DIRECTIONS: Look below for the line holding "CN102 pin 1: N002 -> N006" and the line holding "D101: LED yellow". Transcribe exactly those lines and all lines between them, nothing more.

-------- RECORDS TO USE

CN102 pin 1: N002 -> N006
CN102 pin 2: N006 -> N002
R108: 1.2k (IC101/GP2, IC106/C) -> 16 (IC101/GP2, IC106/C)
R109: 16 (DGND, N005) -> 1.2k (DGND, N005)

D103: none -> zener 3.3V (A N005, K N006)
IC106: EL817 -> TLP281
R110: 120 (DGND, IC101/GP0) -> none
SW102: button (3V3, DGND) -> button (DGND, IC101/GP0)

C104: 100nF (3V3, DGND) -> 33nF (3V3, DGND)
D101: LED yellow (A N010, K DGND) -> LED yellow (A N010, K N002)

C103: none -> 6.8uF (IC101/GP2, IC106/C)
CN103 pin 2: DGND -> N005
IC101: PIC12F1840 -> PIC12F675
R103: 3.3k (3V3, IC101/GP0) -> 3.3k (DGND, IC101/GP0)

----------------
-------- RECORDS TO USE

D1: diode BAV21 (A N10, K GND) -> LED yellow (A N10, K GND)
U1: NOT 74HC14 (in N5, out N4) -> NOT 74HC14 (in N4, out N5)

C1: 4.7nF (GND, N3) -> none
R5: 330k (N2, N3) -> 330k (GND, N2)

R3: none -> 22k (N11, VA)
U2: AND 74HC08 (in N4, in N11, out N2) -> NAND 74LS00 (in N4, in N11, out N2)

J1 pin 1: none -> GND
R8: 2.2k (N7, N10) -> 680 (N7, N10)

----------------
-------- RECORDS TO USE

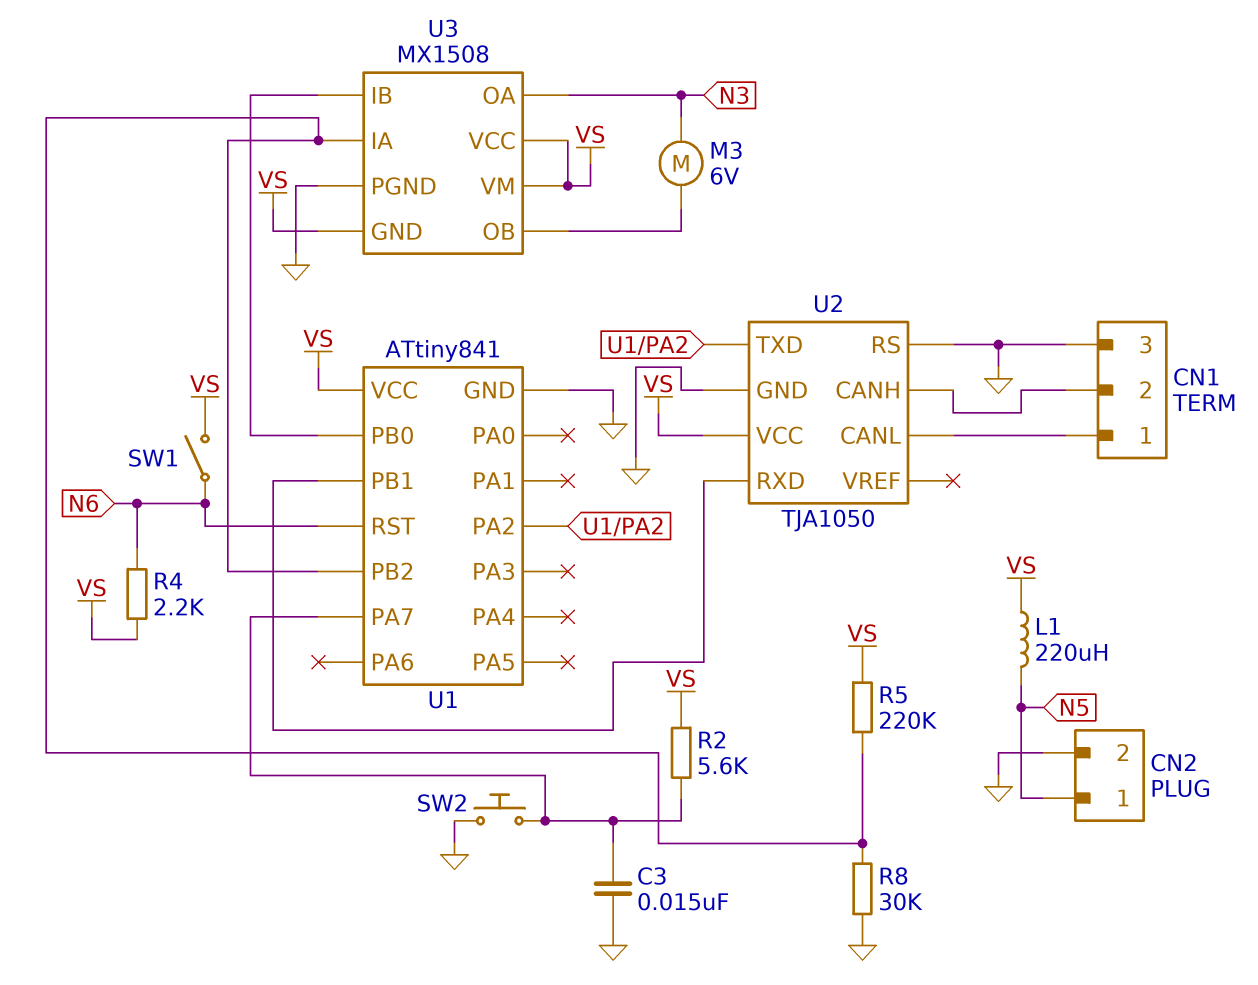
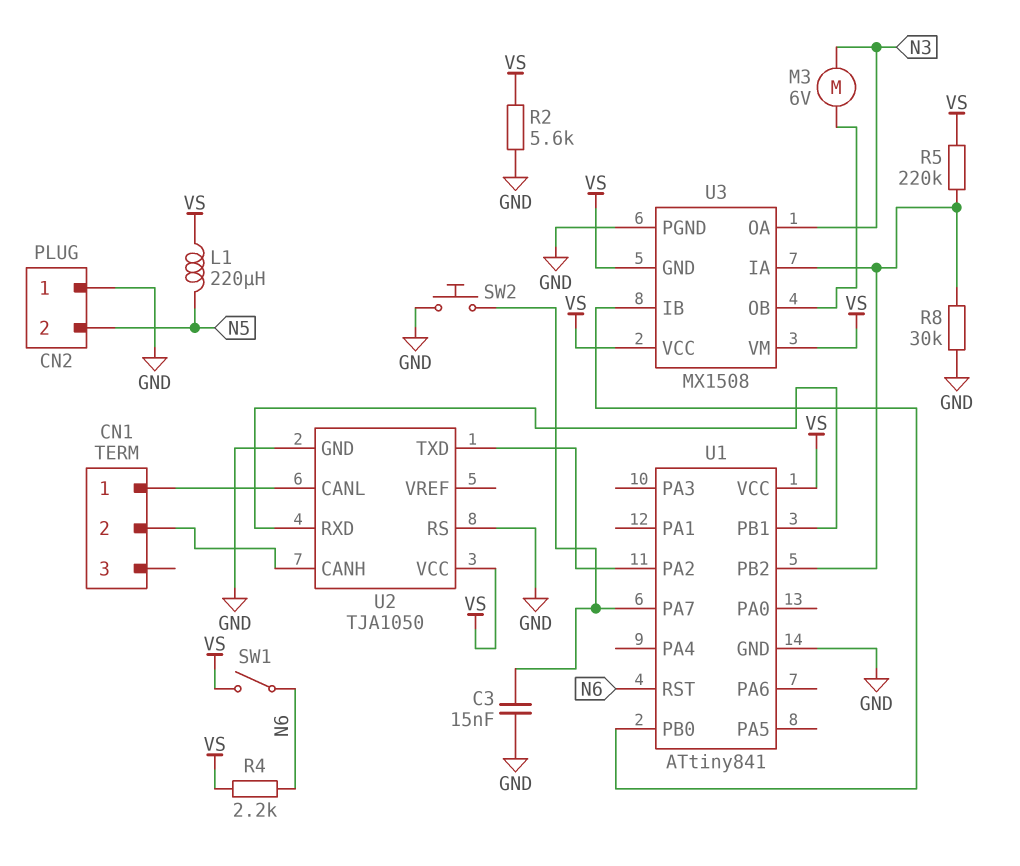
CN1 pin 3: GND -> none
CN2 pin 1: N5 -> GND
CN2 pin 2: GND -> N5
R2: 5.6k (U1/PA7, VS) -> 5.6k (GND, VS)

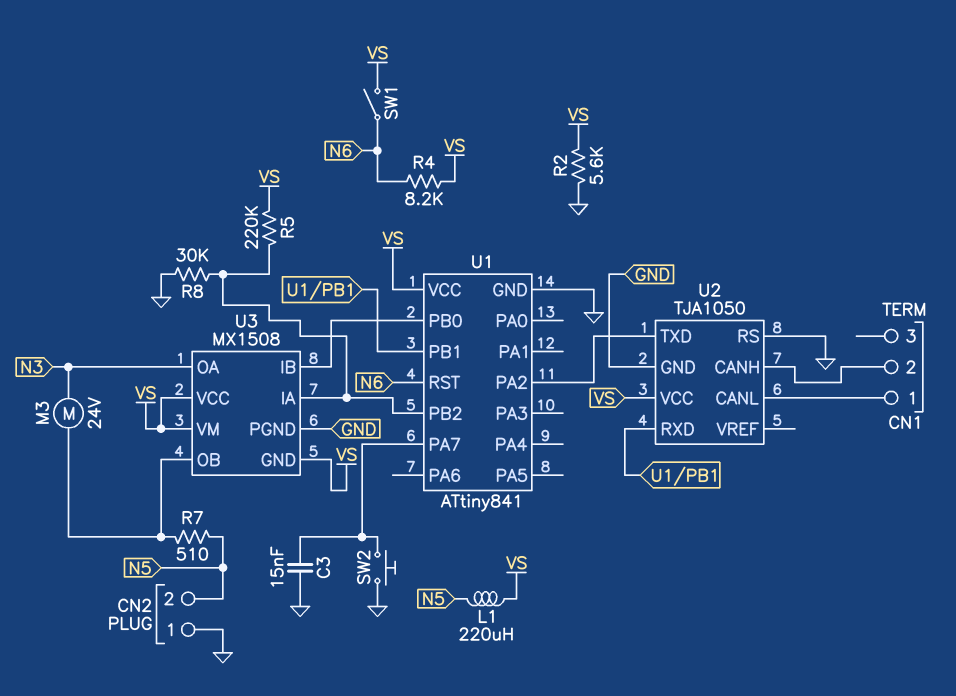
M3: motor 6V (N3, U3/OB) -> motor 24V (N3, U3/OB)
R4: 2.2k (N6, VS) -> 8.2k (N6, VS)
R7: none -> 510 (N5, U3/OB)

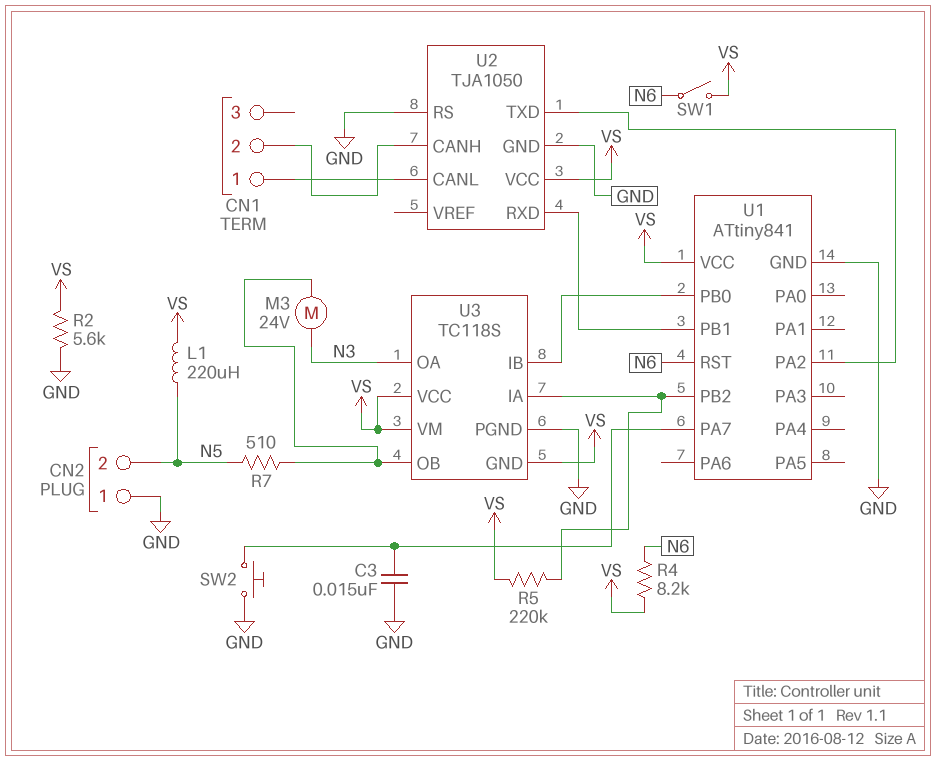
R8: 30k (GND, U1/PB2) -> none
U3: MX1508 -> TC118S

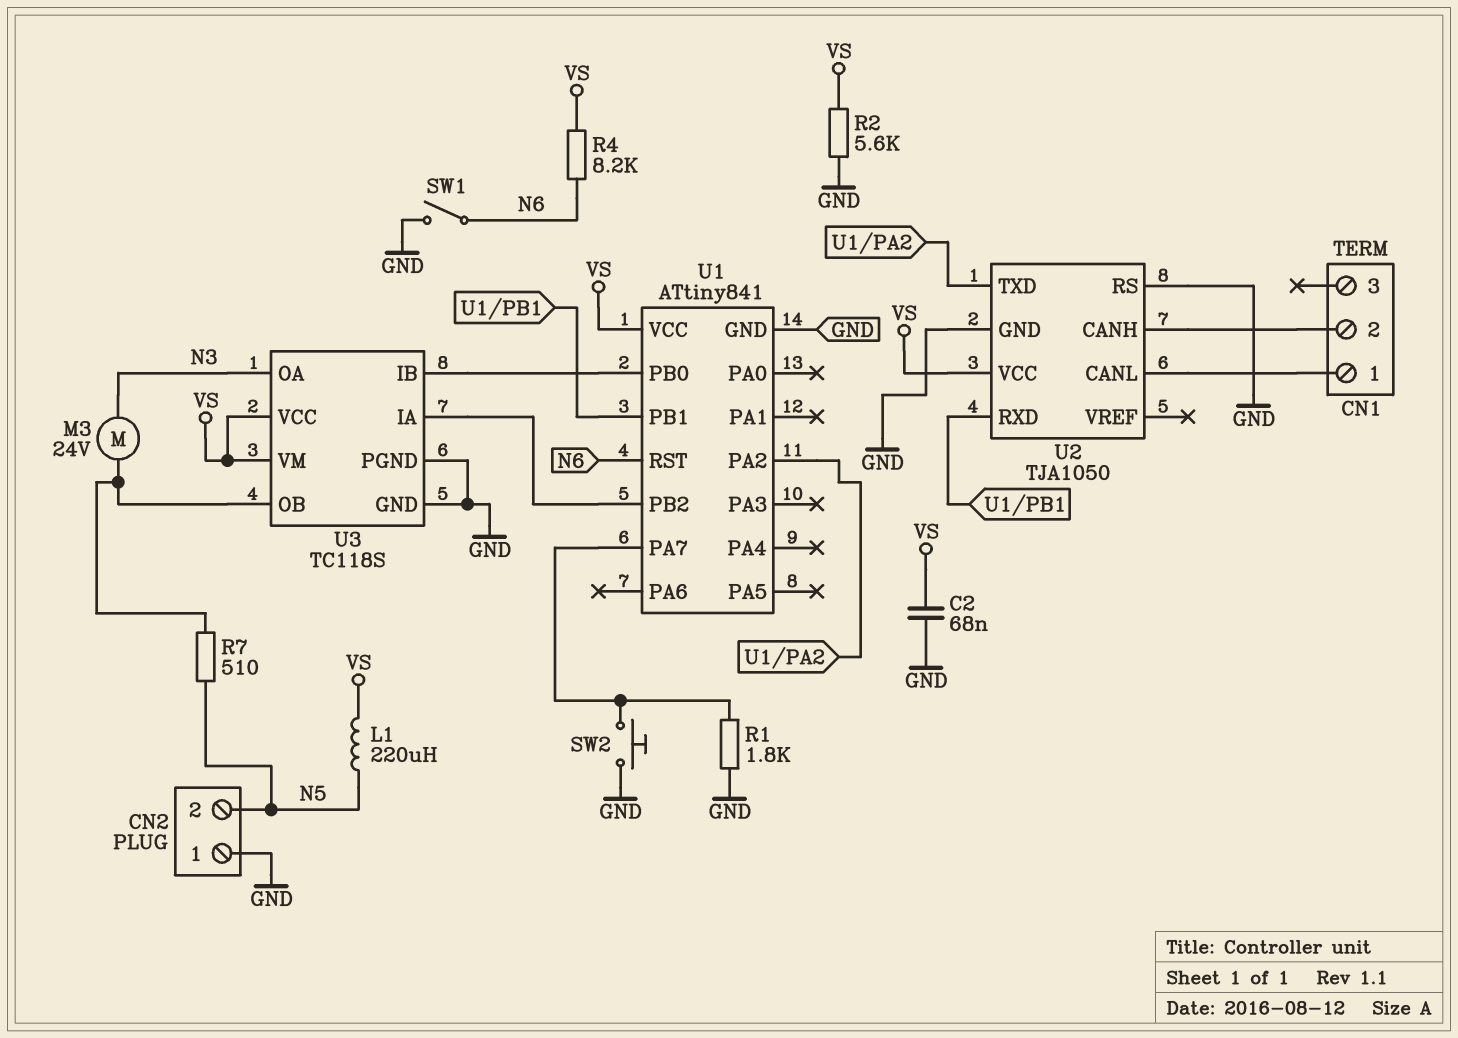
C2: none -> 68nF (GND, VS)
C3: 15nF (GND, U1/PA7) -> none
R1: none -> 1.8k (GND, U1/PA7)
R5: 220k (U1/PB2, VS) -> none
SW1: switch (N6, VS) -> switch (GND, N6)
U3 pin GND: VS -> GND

----------------

RESULT OF THIS TASK:
CN102 pin 1: N002 -> N006
CN102 pin 2: N006 -> N002
R108: 1.2k (IC101/GP2, IC106/C) -> 16 (IC101/GP2, IC106/C)
R109: 16 (DGND, N005) -> 1.2k (DGND, N005)

D103: none -> zener 3.3V (A N005, K N006)
IC106: EL817 -> TLP281
R110: 120 (DGND, IC101/GP0) -> none
SW102: button (3V3, DGND) -> button (DGND, IC101/GP0)

C104: 100nF (3V3, DGND) -> 33nF (3V3, DGND)
D101: LED yellow (A N010, K DGND) -> LED yellow (A N010, K N002)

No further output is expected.